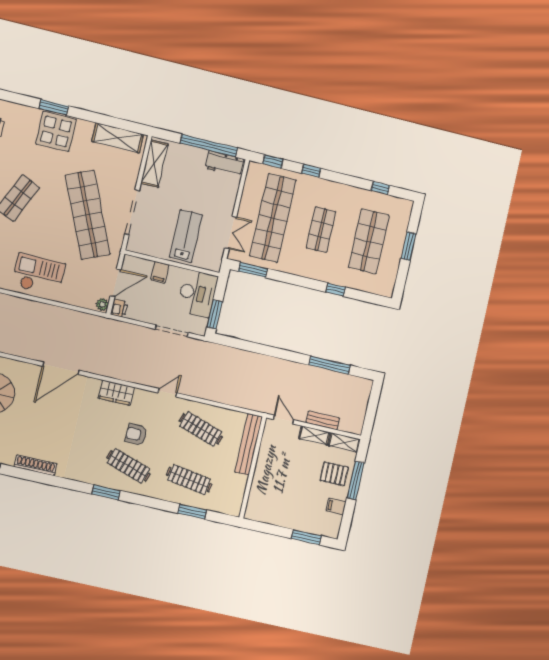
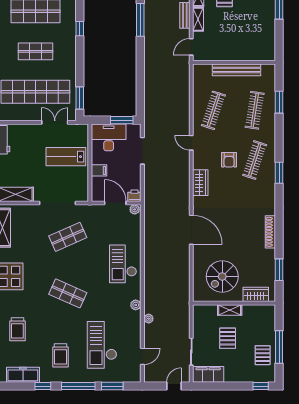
shop shelf: (88, 215) -> (68, 237), width x0.50, depth x0.74
bench: (249, 444) -> (237, 70), moved

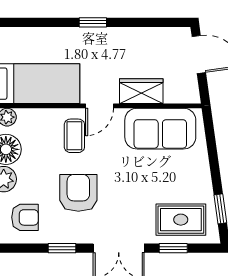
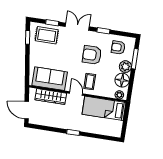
wardrobe: (141, 91) -> (51, 97), width x1.50
door: (100, 106) -> (76, 93), hinge flipped
armchair: (78, 193) -> (92, 55), turned 90

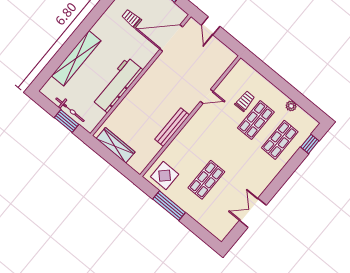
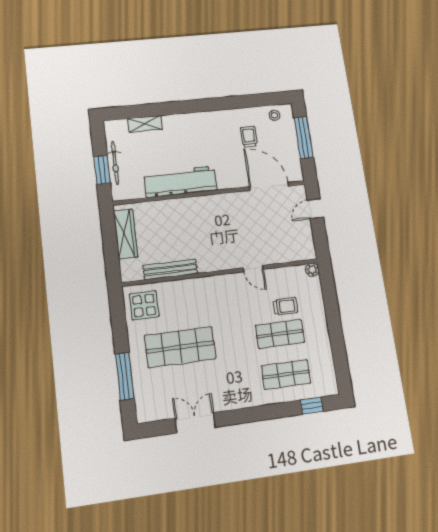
shelving: (76, 58) -> (145, 124), width x0.45, depth x0.75
plant: (291, 106) -> (312, 270), moved
bench: (172, 127) -> (170, 270), moved
shop shelf: (206, 180) -> (180, 347), width x1.43, depth x1.36
window: (169, 206) -> (125, 376), moved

● **Work task**
For this exercise, copy the lines from the one that contains "bench: (172, 127) -> (170, 270), moved" through the last line of the records, exactly and only those.

● **Answer to this exercise**
bench: (172, 127) -> (170, 270), moved
shop shelf: (206, 180) -> (180, 347), width x1.43, depth x1.36
window: (169, 206) -> (125, 376), moved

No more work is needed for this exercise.